WHAT NEEDS TO BE DONE:
Please count how many lines of the data include the word "VLOAD". Give only that number in reply.

(Modification records)
=== Section Start ===

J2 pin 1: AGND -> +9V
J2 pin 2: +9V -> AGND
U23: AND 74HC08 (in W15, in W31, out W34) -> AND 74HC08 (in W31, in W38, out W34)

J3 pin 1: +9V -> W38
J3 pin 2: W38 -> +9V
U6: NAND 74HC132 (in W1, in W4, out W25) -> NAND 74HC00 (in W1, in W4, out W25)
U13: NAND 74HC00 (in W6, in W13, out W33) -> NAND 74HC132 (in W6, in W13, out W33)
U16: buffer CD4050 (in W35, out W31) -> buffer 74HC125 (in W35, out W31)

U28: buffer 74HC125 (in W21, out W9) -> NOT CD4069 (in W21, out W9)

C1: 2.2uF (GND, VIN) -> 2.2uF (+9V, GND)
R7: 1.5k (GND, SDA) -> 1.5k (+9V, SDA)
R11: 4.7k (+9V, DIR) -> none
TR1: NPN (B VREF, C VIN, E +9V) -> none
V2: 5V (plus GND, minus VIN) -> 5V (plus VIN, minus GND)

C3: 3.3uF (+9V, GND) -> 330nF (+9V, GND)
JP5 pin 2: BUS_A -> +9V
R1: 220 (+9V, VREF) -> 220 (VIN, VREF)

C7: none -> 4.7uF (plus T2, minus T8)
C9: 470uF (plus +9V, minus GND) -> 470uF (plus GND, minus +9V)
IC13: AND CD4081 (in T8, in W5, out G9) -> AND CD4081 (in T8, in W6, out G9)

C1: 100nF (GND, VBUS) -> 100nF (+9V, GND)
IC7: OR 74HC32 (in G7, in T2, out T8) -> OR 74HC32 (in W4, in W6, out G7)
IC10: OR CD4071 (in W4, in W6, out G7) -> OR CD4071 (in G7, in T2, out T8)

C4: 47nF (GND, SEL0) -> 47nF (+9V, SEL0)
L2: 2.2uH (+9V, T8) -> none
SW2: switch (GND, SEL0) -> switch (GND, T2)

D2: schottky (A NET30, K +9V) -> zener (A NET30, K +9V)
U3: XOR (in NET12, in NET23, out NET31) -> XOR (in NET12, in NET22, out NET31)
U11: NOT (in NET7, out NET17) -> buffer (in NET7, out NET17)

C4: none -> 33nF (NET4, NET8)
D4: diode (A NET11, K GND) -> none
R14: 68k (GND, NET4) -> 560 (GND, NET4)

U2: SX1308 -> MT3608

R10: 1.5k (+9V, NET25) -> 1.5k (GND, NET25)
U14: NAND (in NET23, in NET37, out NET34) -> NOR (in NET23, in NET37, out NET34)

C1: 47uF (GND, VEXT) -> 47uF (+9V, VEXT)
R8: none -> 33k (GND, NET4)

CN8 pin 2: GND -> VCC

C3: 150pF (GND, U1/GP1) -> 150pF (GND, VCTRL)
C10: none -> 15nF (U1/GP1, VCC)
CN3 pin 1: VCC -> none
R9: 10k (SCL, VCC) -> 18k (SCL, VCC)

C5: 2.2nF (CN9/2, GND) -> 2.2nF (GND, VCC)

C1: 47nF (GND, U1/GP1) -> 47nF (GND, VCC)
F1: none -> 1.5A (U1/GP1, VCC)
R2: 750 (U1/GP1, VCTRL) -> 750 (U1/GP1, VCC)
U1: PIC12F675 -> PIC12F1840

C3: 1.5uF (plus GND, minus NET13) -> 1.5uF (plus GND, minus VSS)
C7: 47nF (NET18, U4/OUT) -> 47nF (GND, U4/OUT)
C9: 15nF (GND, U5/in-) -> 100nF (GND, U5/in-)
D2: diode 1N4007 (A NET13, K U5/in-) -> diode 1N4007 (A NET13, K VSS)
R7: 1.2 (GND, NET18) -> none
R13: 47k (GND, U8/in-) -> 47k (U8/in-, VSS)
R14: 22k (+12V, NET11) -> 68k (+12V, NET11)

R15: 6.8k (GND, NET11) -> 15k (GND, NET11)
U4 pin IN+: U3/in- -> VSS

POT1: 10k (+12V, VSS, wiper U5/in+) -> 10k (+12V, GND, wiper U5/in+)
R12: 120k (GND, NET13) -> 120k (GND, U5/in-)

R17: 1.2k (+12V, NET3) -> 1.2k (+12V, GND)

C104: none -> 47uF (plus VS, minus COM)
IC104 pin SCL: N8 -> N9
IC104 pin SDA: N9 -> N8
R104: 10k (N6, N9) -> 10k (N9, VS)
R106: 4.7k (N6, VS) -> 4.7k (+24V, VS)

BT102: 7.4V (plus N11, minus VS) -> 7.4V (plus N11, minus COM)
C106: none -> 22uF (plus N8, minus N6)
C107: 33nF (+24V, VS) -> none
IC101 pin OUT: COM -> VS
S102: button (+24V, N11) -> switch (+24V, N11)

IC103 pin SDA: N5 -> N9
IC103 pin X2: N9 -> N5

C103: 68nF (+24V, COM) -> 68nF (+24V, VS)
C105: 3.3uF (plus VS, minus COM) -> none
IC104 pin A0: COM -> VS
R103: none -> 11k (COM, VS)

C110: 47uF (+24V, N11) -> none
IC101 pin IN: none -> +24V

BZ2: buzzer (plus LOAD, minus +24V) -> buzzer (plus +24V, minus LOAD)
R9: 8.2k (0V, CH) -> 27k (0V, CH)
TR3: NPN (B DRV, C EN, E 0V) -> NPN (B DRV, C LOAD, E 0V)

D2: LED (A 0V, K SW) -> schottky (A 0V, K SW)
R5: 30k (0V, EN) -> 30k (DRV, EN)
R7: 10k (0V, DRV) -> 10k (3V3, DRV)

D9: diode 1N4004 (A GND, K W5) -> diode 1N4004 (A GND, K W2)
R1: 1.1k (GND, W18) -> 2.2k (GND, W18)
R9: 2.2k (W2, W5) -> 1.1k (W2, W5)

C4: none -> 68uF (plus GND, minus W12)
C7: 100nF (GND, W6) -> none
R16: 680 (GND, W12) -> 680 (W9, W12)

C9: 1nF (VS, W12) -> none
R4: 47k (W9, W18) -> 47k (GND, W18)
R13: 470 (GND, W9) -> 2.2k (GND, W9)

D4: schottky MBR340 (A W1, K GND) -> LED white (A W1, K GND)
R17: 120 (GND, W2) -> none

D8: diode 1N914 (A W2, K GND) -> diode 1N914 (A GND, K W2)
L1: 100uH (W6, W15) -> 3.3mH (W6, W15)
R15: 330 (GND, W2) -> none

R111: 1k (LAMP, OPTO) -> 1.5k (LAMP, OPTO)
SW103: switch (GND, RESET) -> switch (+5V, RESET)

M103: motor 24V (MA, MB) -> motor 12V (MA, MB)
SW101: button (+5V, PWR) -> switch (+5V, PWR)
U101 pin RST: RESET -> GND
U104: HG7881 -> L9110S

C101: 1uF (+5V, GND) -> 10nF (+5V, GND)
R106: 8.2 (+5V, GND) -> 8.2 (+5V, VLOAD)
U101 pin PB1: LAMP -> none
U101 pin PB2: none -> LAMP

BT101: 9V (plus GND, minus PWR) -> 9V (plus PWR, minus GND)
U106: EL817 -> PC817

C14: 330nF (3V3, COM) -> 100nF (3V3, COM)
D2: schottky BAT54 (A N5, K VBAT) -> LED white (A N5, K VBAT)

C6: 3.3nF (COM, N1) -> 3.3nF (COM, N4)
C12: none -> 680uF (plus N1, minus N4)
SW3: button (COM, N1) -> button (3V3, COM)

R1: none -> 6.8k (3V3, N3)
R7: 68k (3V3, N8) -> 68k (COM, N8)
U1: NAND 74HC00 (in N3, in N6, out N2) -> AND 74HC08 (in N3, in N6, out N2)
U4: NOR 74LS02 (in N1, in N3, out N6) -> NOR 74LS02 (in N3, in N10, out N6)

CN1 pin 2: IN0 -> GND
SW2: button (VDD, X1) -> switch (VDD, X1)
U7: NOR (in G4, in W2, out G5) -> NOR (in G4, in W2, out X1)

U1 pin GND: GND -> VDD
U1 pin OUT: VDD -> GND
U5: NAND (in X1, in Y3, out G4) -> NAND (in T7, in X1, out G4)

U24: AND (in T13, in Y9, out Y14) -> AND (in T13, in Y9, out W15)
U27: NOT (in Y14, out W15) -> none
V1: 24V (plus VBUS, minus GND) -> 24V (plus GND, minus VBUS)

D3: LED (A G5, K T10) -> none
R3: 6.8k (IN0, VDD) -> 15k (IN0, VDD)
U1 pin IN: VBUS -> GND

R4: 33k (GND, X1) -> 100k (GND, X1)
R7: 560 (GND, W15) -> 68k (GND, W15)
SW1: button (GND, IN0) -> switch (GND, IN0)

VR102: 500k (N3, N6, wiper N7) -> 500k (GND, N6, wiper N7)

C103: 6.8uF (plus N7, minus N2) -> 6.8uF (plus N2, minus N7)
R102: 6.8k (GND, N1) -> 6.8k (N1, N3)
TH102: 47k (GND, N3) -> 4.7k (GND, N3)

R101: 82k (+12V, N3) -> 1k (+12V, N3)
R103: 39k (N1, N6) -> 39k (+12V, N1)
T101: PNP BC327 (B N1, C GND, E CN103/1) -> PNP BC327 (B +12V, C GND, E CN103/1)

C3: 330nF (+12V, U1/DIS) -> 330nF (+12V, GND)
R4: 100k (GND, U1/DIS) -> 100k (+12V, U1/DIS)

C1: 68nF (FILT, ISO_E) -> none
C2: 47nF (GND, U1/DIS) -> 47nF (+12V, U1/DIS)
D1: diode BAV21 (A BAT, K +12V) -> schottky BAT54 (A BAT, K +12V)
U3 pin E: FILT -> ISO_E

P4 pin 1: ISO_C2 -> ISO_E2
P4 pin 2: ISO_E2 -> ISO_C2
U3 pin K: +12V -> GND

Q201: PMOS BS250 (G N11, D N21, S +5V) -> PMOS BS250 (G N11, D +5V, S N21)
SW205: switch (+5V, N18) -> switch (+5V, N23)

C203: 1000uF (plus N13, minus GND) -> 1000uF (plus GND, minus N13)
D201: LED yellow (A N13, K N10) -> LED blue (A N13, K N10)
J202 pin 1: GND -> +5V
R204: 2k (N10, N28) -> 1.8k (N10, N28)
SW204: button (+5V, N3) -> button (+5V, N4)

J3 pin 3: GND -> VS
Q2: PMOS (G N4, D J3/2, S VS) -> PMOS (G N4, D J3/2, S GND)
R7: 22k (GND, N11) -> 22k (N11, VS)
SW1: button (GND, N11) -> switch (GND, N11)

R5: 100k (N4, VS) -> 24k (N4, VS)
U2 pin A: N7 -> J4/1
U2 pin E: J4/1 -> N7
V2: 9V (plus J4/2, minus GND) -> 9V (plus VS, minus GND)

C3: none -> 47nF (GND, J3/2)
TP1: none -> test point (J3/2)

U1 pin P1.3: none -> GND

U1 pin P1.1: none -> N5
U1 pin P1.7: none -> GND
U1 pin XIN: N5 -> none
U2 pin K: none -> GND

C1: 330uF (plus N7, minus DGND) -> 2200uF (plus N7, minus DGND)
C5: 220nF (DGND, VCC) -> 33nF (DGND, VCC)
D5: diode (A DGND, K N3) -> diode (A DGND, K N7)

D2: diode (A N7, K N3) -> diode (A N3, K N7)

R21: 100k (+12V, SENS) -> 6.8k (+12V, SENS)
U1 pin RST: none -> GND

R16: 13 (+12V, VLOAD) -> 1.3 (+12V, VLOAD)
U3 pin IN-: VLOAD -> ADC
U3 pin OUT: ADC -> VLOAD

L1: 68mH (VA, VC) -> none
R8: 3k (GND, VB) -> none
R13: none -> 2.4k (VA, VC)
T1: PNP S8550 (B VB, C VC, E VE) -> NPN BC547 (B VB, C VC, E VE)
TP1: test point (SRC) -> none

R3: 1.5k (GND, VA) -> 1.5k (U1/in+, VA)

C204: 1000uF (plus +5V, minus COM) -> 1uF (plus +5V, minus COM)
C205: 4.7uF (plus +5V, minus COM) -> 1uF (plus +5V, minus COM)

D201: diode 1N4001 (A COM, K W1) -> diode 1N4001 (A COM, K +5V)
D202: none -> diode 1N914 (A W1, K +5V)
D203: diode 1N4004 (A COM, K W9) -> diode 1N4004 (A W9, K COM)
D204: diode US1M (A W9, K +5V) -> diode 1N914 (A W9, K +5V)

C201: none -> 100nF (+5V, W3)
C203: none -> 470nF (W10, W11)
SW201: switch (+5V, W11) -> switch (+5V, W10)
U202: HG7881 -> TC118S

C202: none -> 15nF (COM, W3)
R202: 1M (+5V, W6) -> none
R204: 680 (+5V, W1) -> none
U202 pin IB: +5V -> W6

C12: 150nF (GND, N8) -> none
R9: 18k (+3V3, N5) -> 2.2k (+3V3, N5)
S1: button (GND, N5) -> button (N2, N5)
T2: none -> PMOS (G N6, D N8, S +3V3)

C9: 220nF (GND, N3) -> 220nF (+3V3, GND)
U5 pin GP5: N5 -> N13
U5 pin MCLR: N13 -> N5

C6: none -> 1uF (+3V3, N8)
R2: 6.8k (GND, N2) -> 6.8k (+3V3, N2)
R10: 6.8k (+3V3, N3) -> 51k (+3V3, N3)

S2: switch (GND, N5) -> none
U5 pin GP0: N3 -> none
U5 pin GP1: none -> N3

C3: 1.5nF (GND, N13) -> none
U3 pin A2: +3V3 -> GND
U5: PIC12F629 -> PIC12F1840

=== Section End ===

OUTPUT BELOW:
4